(Itemized modification records)
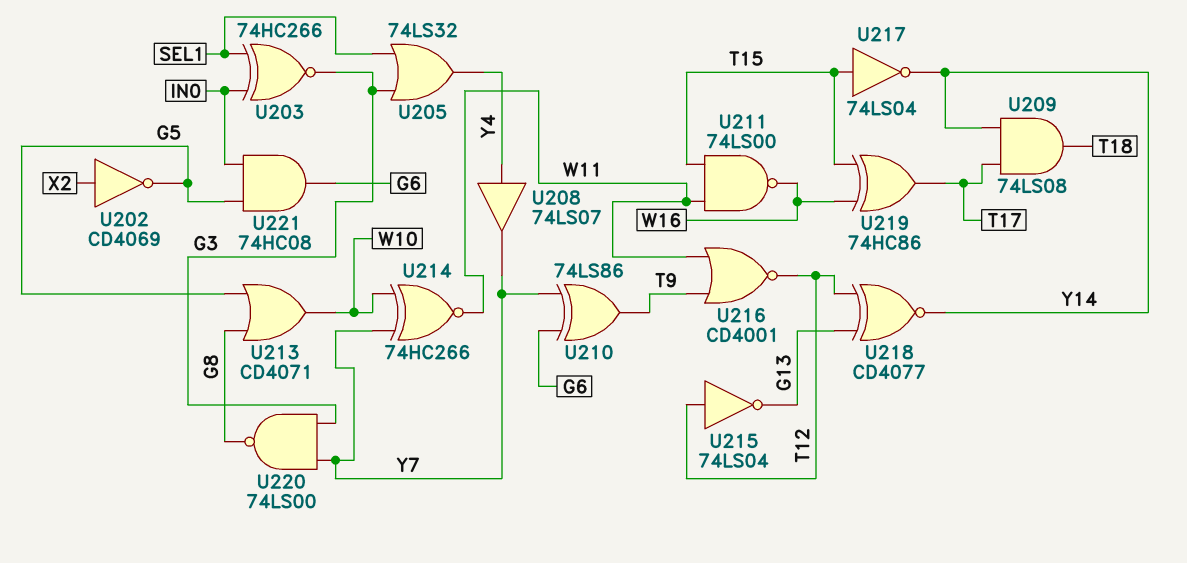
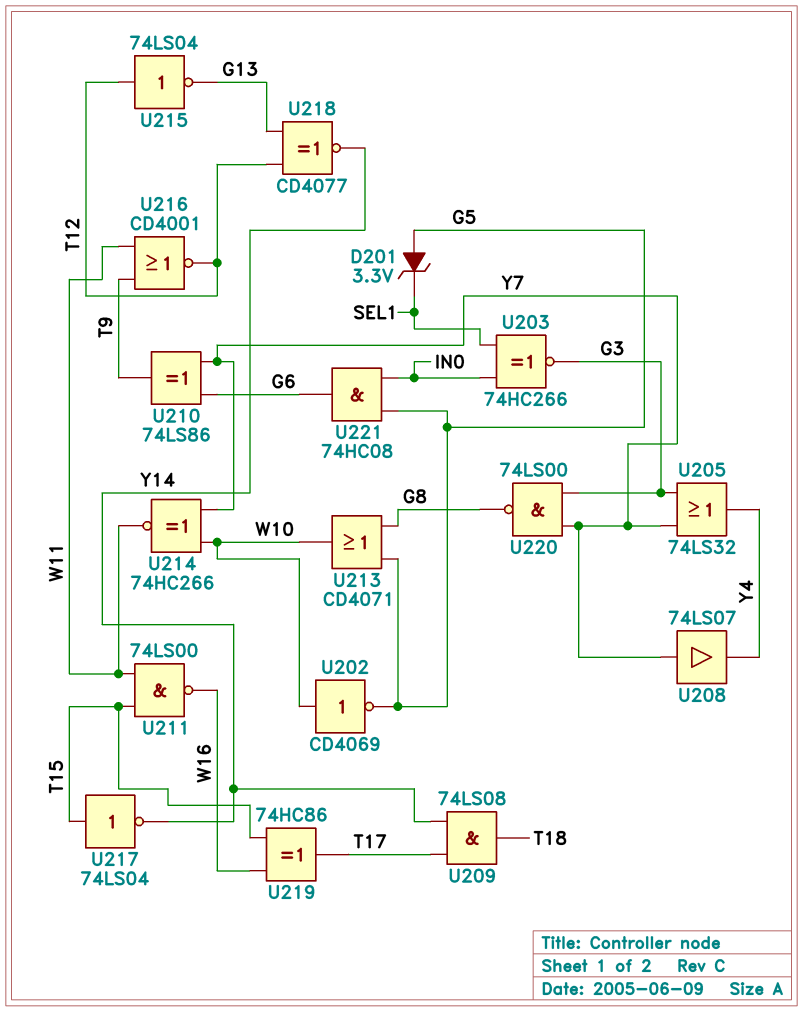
D201: none -> zener 3.3V (A G5, K SEL1)
U202: NOT CD4069 (in X2, out G5) -> NOT CD4069 (in W10, out G5)
U205: OR 74LS32 (in G3, in SEL1, out Y4) -> OR 74LS32 (in G3, in Y7, out Y4)
U208: buffer 74LS07 (in Y4, out Y7) -> buffer 74LS07 (in Y7, out Y4)

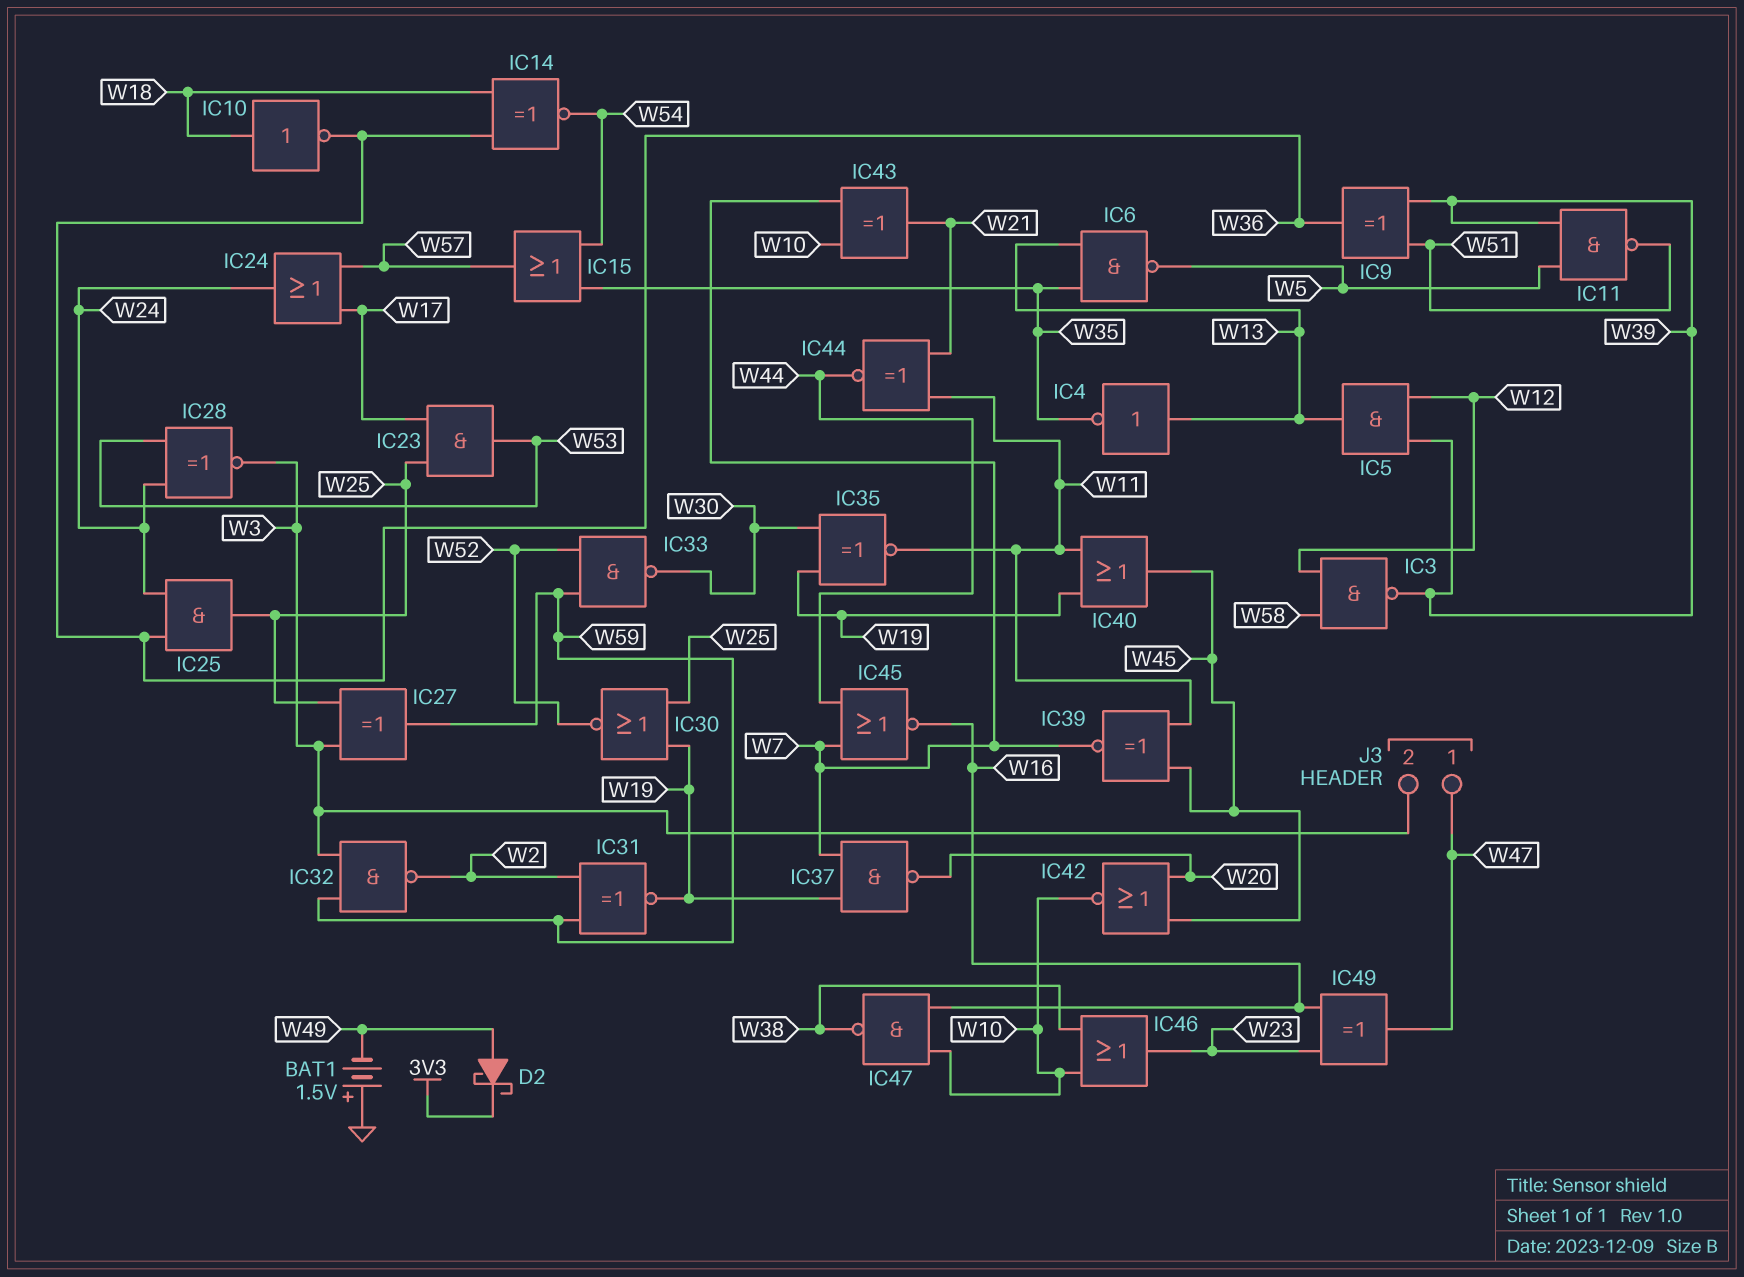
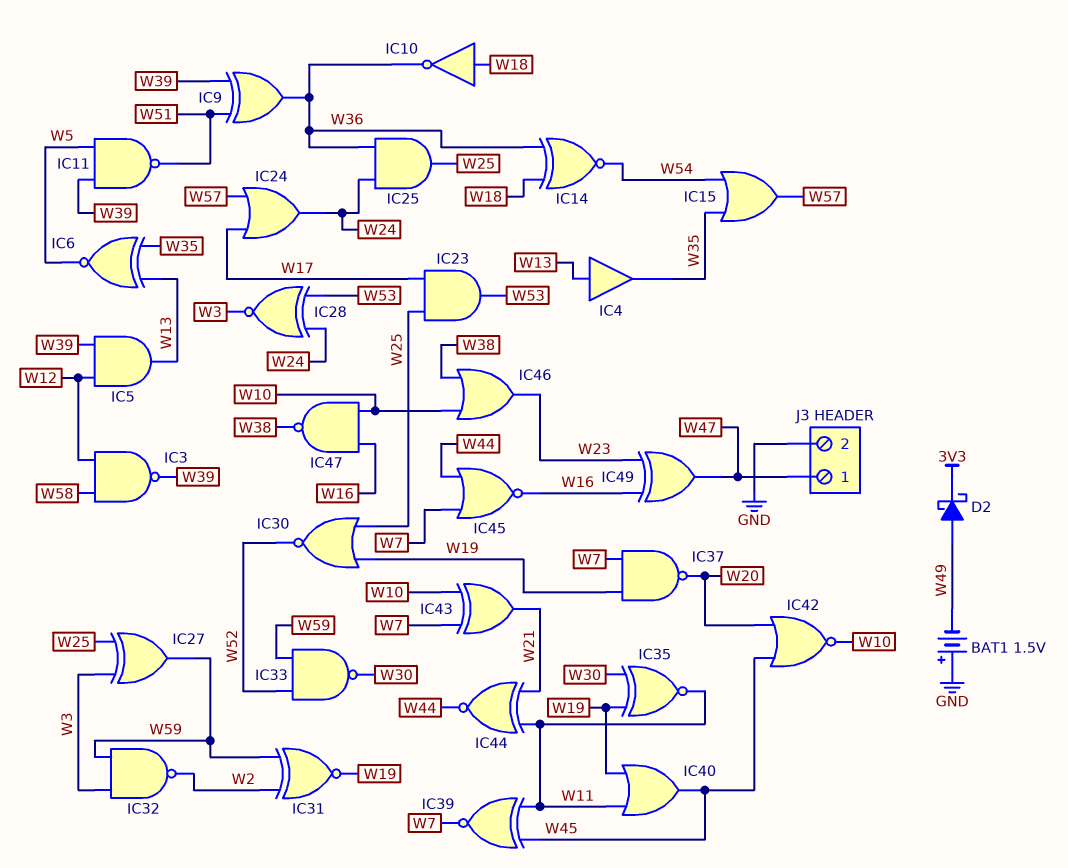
IC4: NOT (in W13, out W35) -> buffer (in W13, out W35)
IC6: NAND (in W13, in W35, out W5) -> XNOR (in W13, in W35, out W5)
J3 pin 2: W3 -> GND

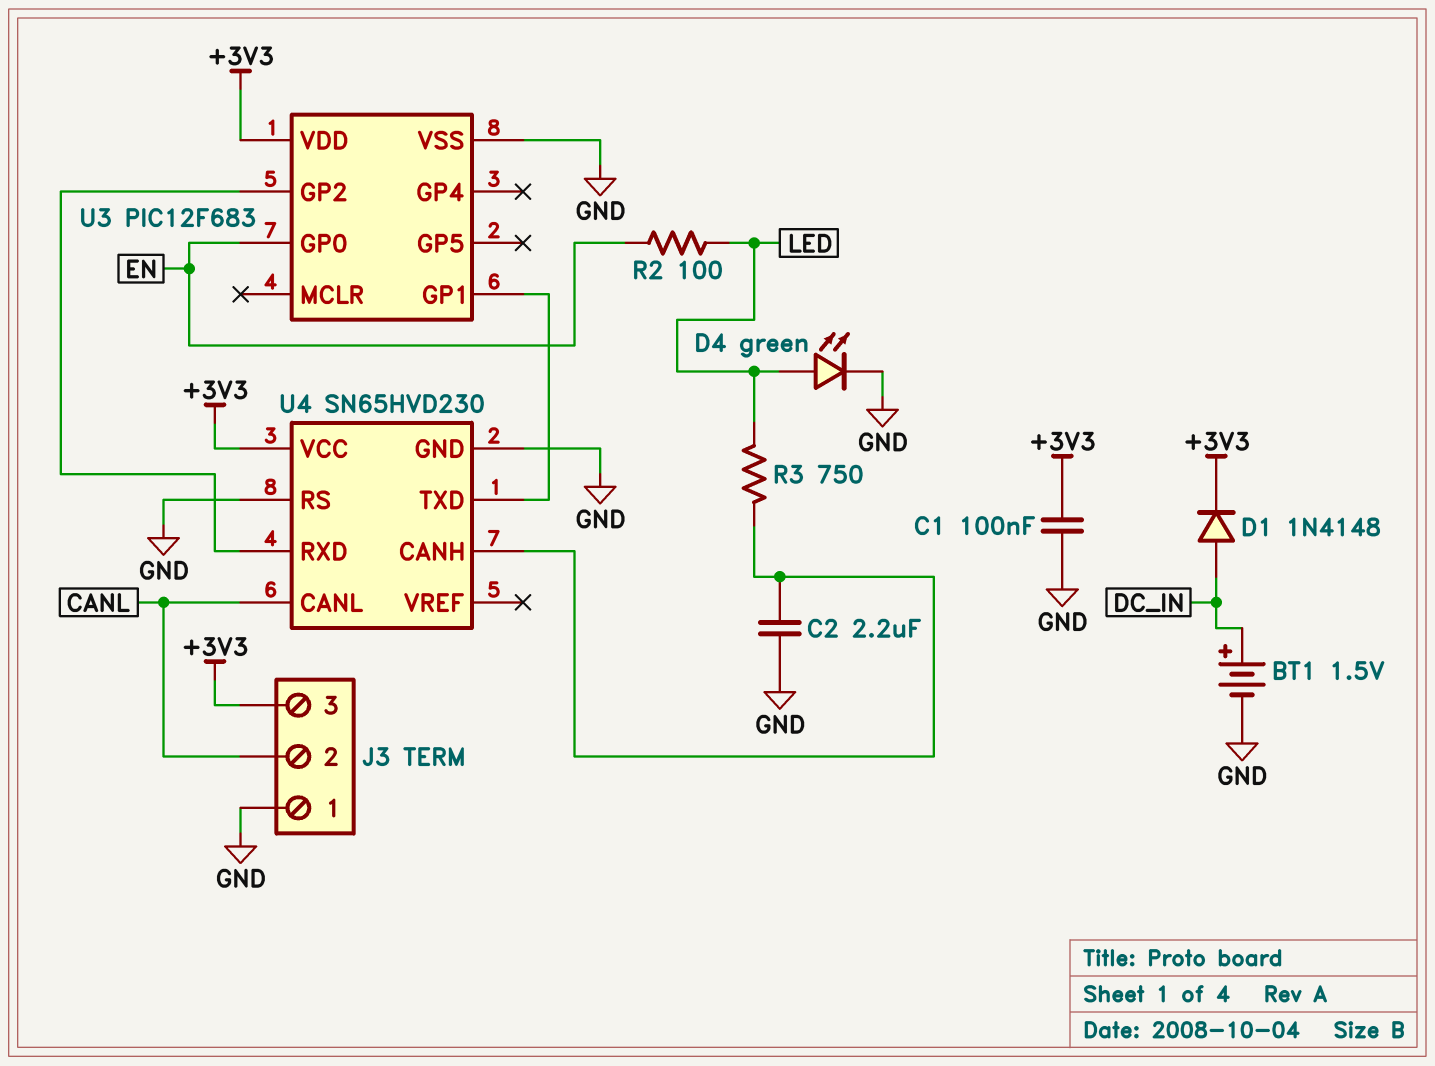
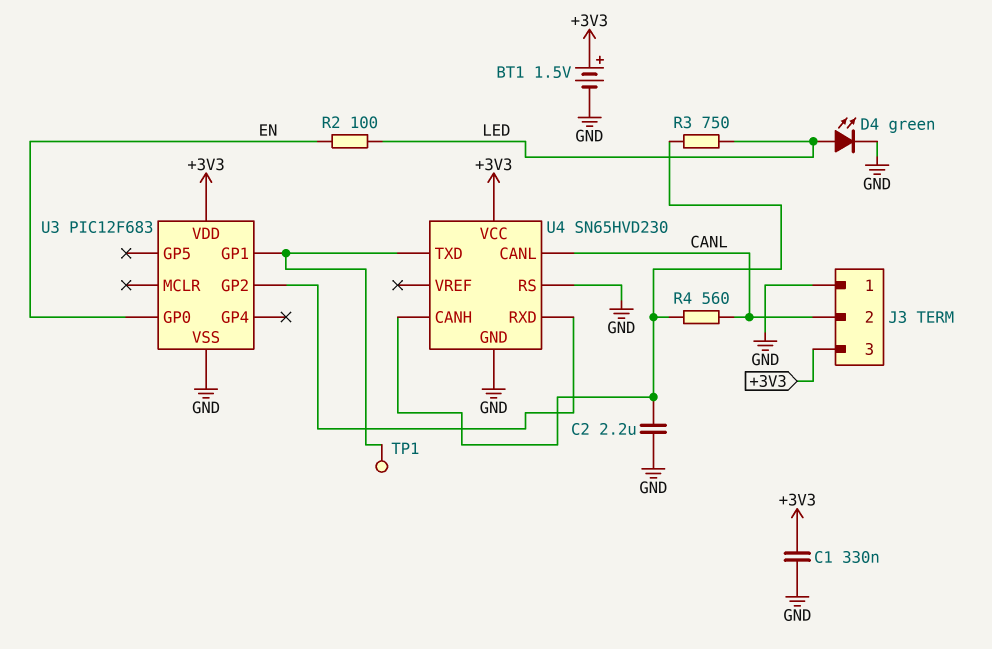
BT1: 1.5V (plus DC_IN, minus GND) -> 1.5V (plus +3V3, minus GND)
C1: 100nF (+3V3, GND) -> 330nF (+3V3, GND)
D1: diode 1N4148 (A DC_IN, K +3V3) -> none
R4: none -> 560 (CANL, U4/CANH)
TP1: none -> test point (U3/GP1)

▸ **WHAT THIS TASK INVOLVES**: Each record above is to be written out exactly; the pictures are not.

▸ **SOLUTION**:
D201: none -> zener 3.3V (A G5, K SEL1)
U202: NOT CD4069 (in X2, out G5) -> NOT CD4069 (in W10, out G5)
U205: OR 74LS32 (in G3, in SEL1, out Y4) -> OR 74LS32 (in G3, in Y7, out Y4)
U208: buffer 74LS07 (in Y4, out Y7) -> buffer 74LS07 (in Y7, out Y4)

IC4: NOT (in W13, out W35) -> buffer (in W13, out W35)
IC6: NAND (in W13, in W35, out W5) -> XNOR (in W13, in W35, out W5)
J3 pin 2: W3 -> GND

BT1: 1.5V (plus DC_IN, minus GND) -> 1.5V (plus +3V3, minus GND)
C1: 100nF (+3V3, GND) -> 330nF (+3V3, GND)
D1: diode 1N4148 (A DC_IN, K +3V3) -> none
R4: none -> 560 (CANL, U4/CANH)
TP1: none -> test point (U3/GP1)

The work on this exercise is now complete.